> **Problem details**
Leaving out all images, write out the records that follow exactly.

> **Information provided**
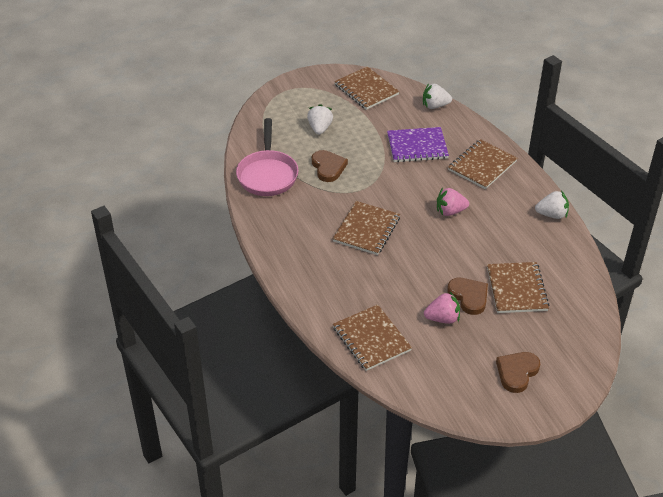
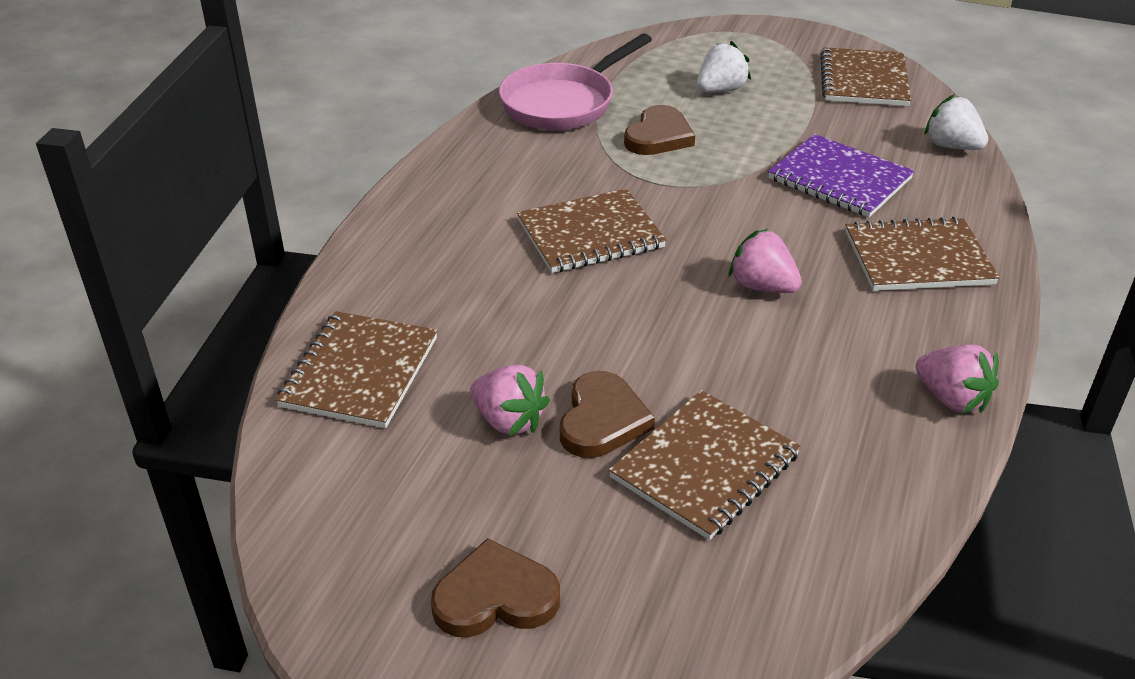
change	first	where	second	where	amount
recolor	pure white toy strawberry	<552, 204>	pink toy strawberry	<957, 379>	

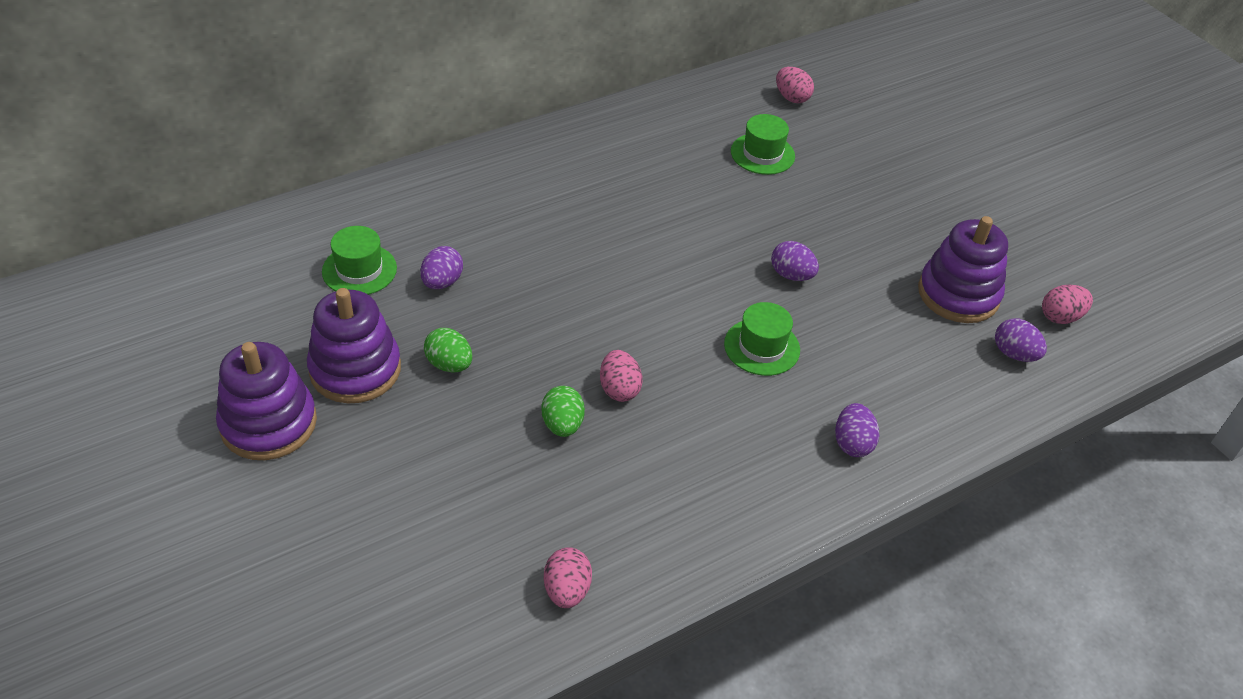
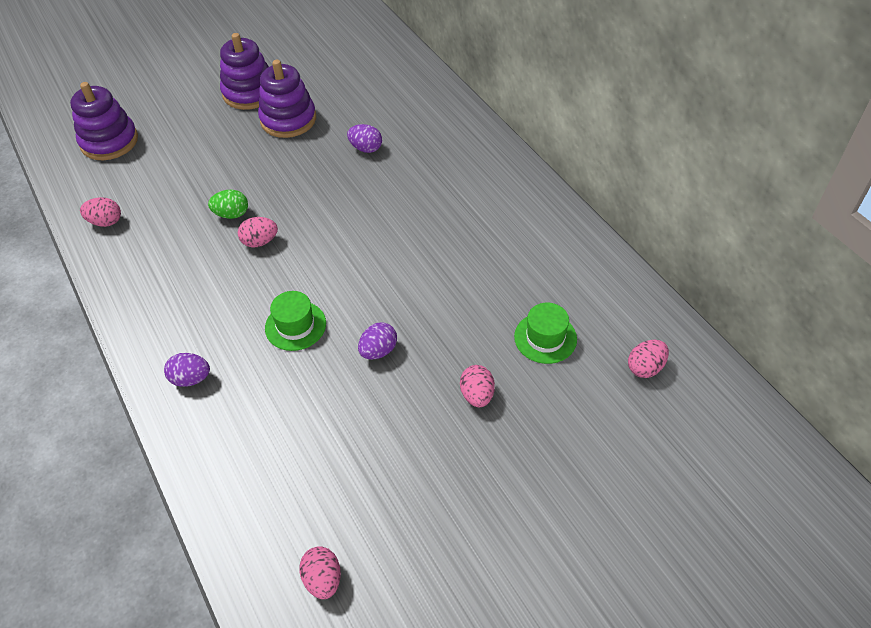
change	first	where	second	where	amount
move	royal purple stacking toy	<963, 269>		<104, 121>	
delete	leaf-green hat	<359, 260>			
delete	royal purple egg shape	<1021, 340>			
delete	leaf-green egg shape	<448, 350>			
insert			pink egg shape	<477, 386>	

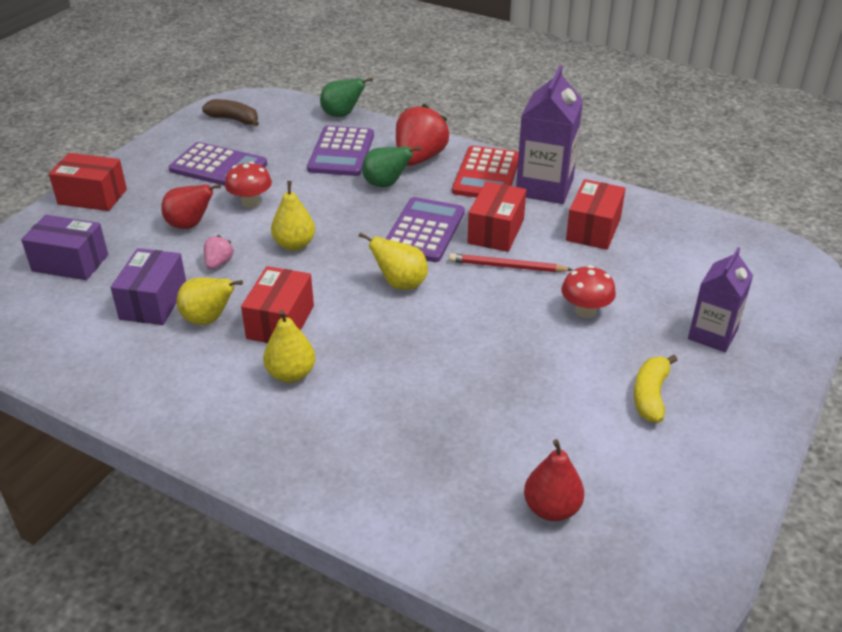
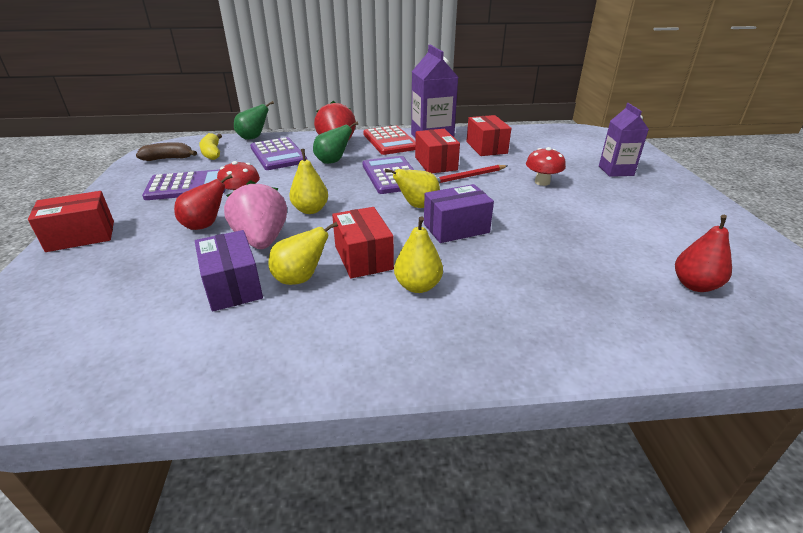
change	first	where	second	where	amount
move	royal purple package	<64, 247>		<459, 213>	
resize	pink toy strawberry	<219, 252>		<255, 214>	x2.11
move	golden banana fruit	<655, 388>		<210, 146>	

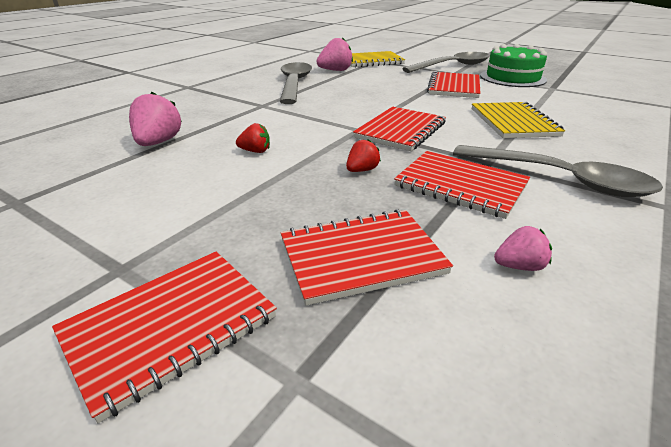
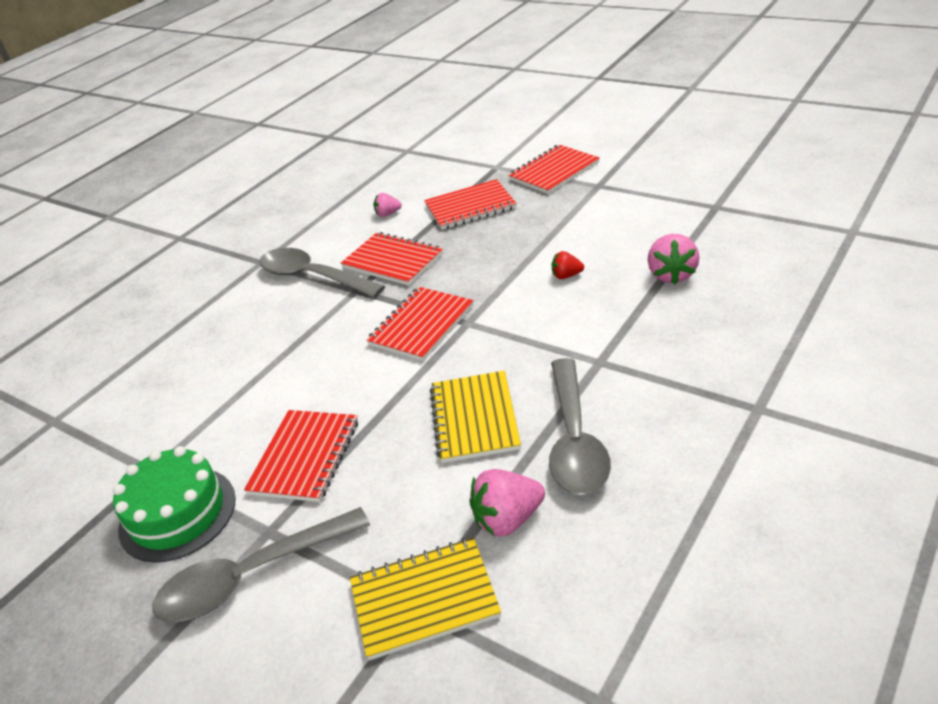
change	first	where	second	where	amount
move	golden notepad	<518, 120>		<475, 417>	
delete	red toy strawberry	<363, 155>			

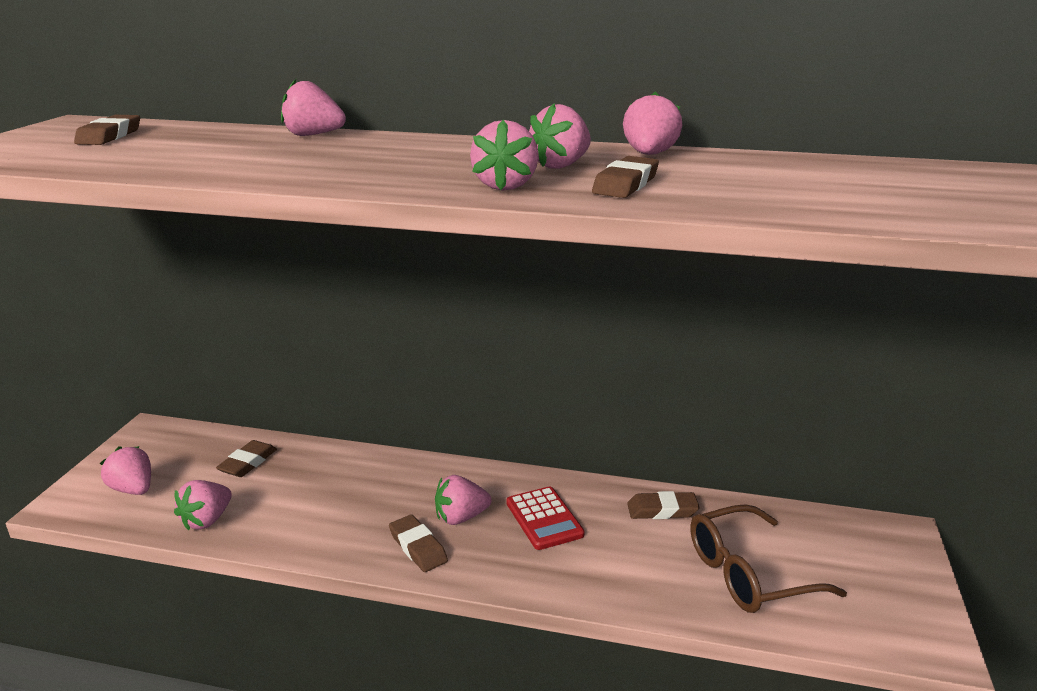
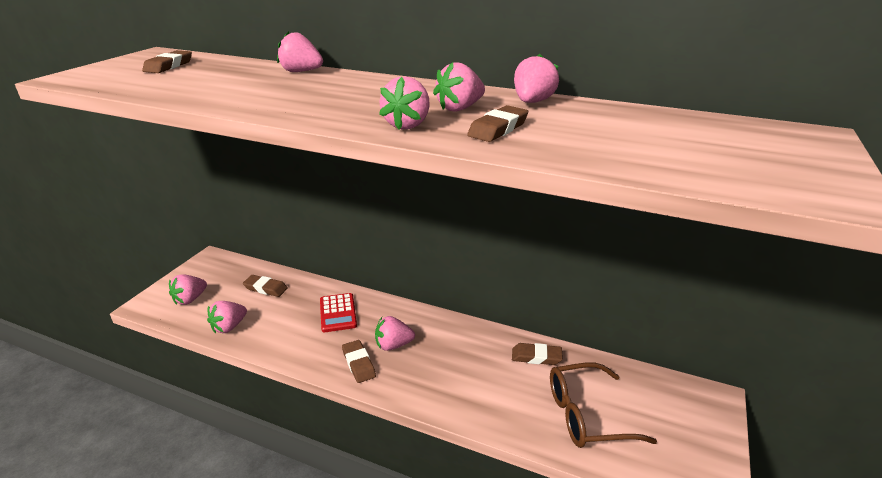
change	first	where	second	where	amount
rotate	russet eraser	<246, 458>		<265, 286>	75 degrees clockwise
rotate	pink toy strawberry	<125, 470>		<188, 289>	105 degrees counterclockwise
move	red calculator	<546, 518>		<338, 312>	

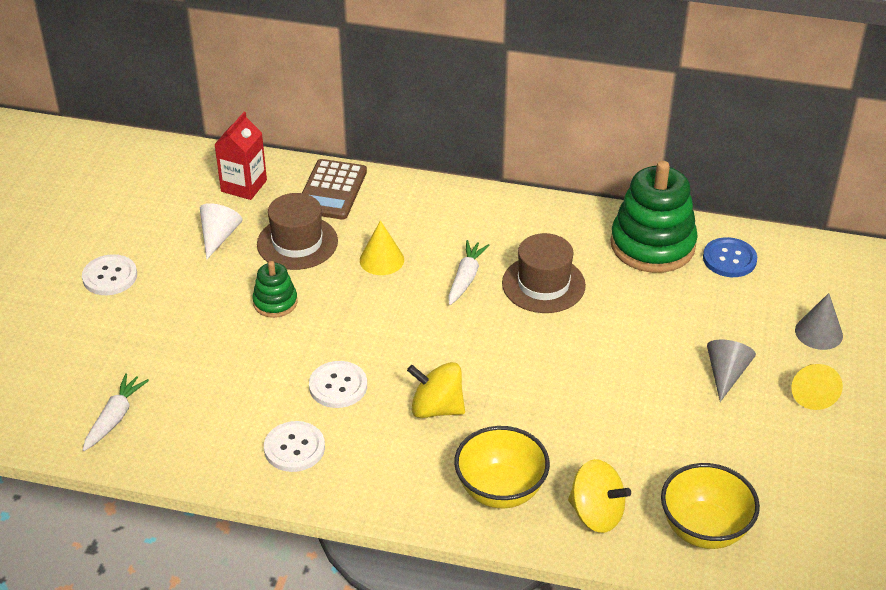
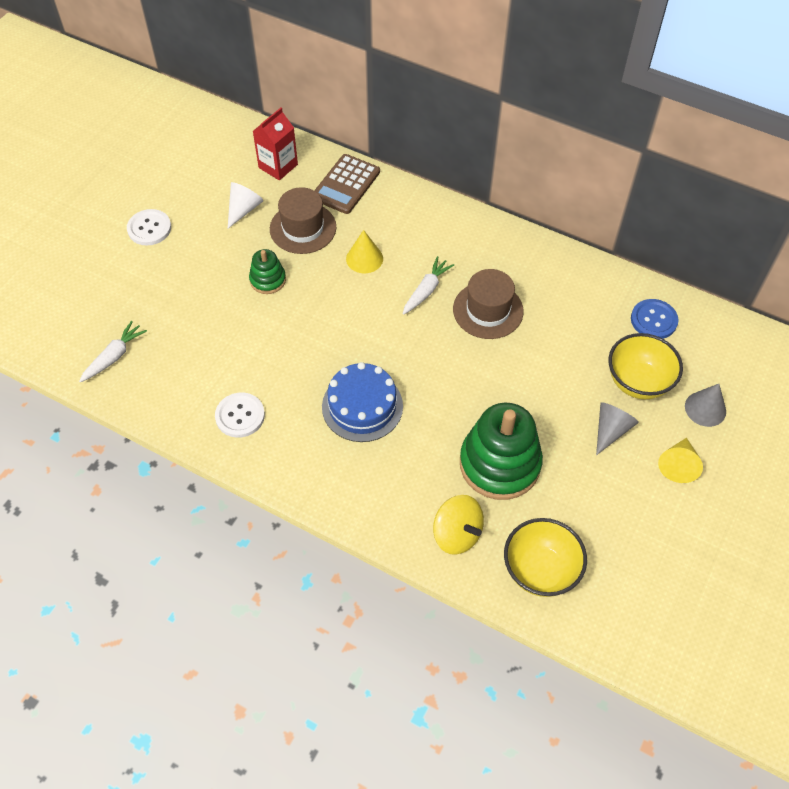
change	first	where	second	where	amount
move	leaf-green stacking toy	<654, 217>		<501, 451>	
delete	pure white sewing button	<338, 384>			
replace	golden spinning top	<436, 390>	royal blue gateau	<362, 402>	
move	golden deep dish	<502, 467>		<646, 366>	

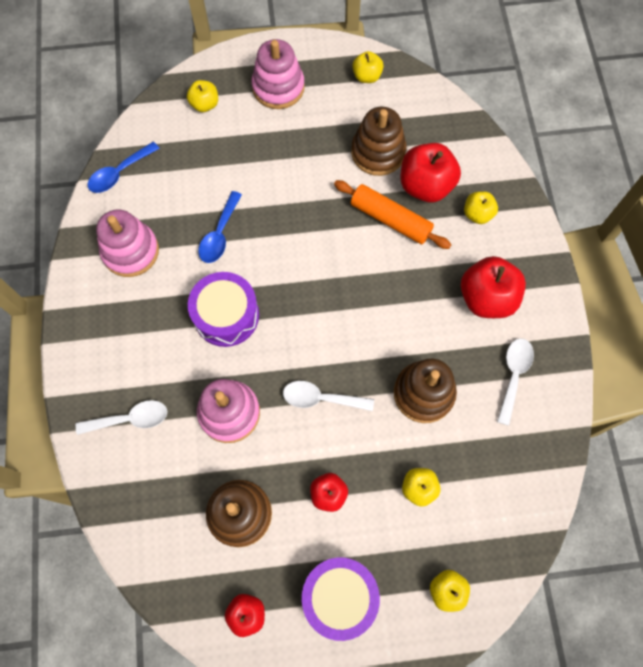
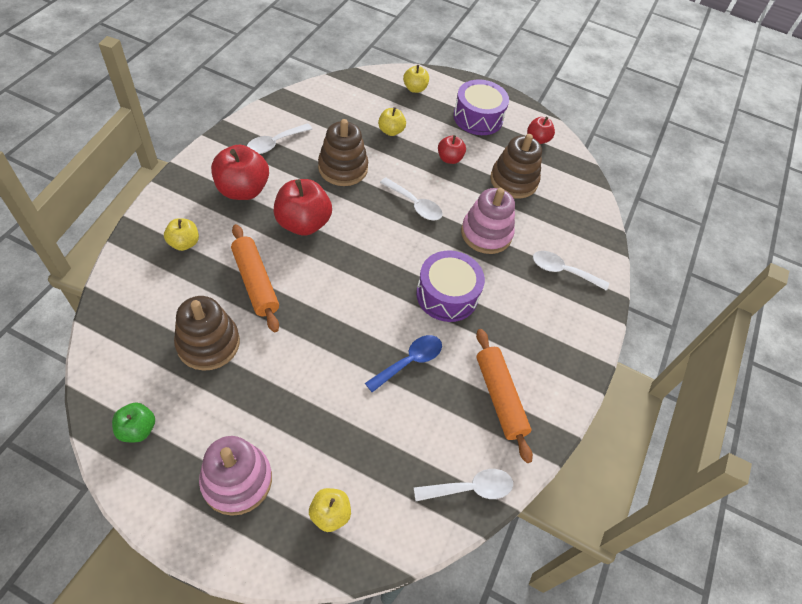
change	first	where	second	where	amount
recolor	golden apple fruit	<368, 67>	leaf-green apple fruit	<133, 422>	
recolor	royal blue spoon	<124, 167>	pure white spoon	<463, 485>	
move	red apple fruit	<430, 173>		<302, 207>	
replace	pink stacking toy	<127, 243>	orange pastry roller	<504, 396>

> **Your solution**
change	first	where	second	where	amount
recolor	pure white toy strawberry	<552, 204>	pink toy strawberry	<957, 379>	

change	first	where	second	where	amount
move	royal purple stacking toy	<963, 269>		<104, 121>	
delete	leaf-green hat	<359, 260>			
delete	royal purple egg shape	<1021, 340>			
delete	leaf-green egg shape	<448, 350>			
insert			pink egg shape	<477, 386>	

change	first	where	second	where	amount
move	royal purple package	<64, 247>		<459, 213>	
resize	pink toy strawberry	<219, 252>		<255, 214>	x2.11
move	golden banana fruit	<655, 388>		<210, 146>	

change	first	where	second	where	amount
move	golden notepad	<518, 120>		<475, 417>	
delete	red toy strawberry	<363, 155>			

change	first	where	second	where	amount
rotate	russet eraser	<246, 458>		<265, 286>	75 degrees clockwise
rotate	pink toy strawberry	<125, 470>		<188, 289>	105 degrees counterclockwise
move	red calculator	<546, 518>		<338, 312>	

change	first	where	second	where	amount
move	leaf-green stacking toy	<654, 217>		<501, 451>	
delete	pure white sewing button	<338, 384>			
replace	golden spinning top	<436, 390>	royal blue gateau	<362, 402>	
move	golden deep dish	<502, 467>		<646, 366>	

change	first	where	second	where	amount
recolor	golden apple fruit	<368, 67>	leaf-green apple fruit	<133, 422>	
recolor	royal blue spoon	<124, 167>	pure white spoon	<463, 485>	
move	red apple fruit	<430, 173>		<302, 207>	
replace	pink stacking toy	<127, 243>	orange pastry roller	<504, 396>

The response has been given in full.